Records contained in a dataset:
"""
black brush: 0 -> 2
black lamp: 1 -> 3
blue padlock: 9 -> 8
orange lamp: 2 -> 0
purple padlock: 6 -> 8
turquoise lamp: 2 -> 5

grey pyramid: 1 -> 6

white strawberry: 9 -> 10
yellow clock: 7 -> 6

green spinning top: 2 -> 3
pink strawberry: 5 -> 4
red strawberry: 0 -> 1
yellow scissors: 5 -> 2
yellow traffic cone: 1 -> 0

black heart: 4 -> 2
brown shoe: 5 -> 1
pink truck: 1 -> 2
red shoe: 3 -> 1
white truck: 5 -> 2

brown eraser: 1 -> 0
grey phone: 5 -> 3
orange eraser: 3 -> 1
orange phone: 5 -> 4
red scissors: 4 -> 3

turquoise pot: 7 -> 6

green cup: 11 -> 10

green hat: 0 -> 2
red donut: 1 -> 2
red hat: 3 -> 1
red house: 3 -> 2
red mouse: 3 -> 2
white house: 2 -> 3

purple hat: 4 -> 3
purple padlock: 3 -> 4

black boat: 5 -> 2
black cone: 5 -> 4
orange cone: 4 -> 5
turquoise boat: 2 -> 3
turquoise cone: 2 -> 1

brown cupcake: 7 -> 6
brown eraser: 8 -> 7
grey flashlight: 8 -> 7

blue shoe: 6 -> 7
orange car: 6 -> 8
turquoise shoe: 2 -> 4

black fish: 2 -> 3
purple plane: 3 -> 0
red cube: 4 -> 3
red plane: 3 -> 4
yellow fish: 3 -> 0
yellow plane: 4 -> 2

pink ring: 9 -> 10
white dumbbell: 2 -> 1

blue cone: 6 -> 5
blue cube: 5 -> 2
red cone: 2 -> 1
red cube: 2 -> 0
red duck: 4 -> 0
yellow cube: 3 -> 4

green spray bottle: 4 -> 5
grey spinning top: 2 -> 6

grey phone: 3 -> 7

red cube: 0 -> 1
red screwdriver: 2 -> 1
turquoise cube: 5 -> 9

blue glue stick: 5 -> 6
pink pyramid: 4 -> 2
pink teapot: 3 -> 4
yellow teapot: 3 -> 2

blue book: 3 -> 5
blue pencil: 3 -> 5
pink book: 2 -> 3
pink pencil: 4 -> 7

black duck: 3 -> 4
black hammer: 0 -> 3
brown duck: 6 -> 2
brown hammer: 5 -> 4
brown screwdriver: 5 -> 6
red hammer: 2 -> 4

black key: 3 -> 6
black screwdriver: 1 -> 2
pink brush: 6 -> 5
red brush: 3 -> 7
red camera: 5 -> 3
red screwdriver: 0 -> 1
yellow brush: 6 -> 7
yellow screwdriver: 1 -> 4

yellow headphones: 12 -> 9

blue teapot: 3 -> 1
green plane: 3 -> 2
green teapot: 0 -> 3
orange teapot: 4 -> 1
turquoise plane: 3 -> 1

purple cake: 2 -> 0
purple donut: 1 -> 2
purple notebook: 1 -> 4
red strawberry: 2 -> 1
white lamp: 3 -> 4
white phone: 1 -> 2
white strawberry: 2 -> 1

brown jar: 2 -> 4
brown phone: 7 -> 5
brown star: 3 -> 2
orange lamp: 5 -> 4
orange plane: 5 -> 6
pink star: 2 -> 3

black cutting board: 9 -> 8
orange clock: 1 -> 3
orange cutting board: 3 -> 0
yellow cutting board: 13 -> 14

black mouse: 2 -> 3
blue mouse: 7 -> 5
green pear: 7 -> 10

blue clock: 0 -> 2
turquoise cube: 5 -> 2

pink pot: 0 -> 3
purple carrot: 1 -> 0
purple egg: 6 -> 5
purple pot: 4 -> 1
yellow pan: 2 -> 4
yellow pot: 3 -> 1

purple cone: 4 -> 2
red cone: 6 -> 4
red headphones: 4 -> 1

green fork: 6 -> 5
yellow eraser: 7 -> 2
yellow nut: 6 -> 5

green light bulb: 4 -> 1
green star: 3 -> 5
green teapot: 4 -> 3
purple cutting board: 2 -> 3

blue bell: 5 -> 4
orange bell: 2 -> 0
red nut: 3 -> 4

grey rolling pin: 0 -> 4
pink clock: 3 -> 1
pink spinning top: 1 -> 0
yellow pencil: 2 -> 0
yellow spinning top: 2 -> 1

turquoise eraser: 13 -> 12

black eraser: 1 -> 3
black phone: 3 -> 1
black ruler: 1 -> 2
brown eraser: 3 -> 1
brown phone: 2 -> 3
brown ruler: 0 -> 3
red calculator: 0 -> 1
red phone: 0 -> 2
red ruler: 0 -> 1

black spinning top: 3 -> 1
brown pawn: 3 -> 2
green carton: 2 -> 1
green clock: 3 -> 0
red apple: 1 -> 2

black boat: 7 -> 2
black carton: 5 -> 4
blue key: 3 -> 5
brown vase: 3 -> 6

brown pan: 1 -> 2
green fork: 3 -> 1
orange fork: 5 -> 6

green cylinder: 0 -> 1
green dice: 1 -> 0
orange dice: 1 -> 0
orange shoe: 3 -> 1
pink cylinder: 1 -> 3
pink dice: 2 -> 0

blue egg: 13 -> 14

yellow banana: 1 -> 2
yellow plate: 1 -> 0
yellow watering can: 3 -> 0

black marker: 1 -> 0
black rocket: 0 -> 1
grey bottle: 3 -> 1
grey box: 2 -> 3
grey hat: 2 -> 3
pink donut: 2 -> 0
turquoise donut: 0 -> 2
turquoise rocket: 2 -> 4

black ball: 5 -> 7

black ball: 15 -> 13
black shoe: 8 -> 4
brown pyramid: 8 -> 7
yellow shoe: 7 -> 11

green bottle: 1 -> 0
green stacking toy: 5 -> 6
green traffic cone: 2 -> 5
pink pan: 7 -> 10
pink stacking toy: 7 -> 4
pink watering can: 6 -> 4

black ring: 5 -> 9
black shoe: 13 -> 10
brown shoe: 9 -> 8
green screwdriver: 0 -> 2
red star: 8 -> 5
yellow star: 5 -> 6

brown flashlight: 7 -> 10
"""
■ Problem requirements
The answer consists of the line holding "brown vase: 3 -> 6" and every line after it up to the end of the records, word for word.

■ Result for this task
brown vase: 3 -> 6

brown pan: 1 -> 2
green fork: 3 -> 1
orange fork: 5 -> 6

green cylinder: 0 -> 1
green dice: 1 -> 0
orange dice: 1 -> 0
orange shoe: 3 -> 1
pink cylinder: 1 -> 3
pink dice: 2 -> 0

blue egg: 13 -> 14

yellow banana: 1 -> 2
yellow plate: 1 -> 0
yellow watering can: 3 -> 0

black marker: 1 -> 0
black rocket: 0 -> 1
grey bottle: 3 -> 1
grey box: 2 -> 3
grey hat: 2 -> 3
pink donut: 2 -> 0
turquoise donut: 0 -> 2
turquoise rocket: 2 -> 4

black ball: 5 -> 7

black ball: 15 -> 13
black shoe: 8 -> 4
brown pyramid: 8 -> 7
yellow shoe: 7 -> 11

green bottle: 1 -> 0
green stacking toy: 5 -> 6
green traffic cone: 2 -> 5
pink pan: 7 -> 10
pink stacking toy: 7 -> 4
pink watering can: 6 -> 4

black ring: 5 -> 9
black shoe: 13 -> 10
brown shoe: 9 -> 8
green screwdriver: 0 -> 2
red star: 8 -> 5
yellow star: 5 -> 6

brown flashlight: 7 -> 10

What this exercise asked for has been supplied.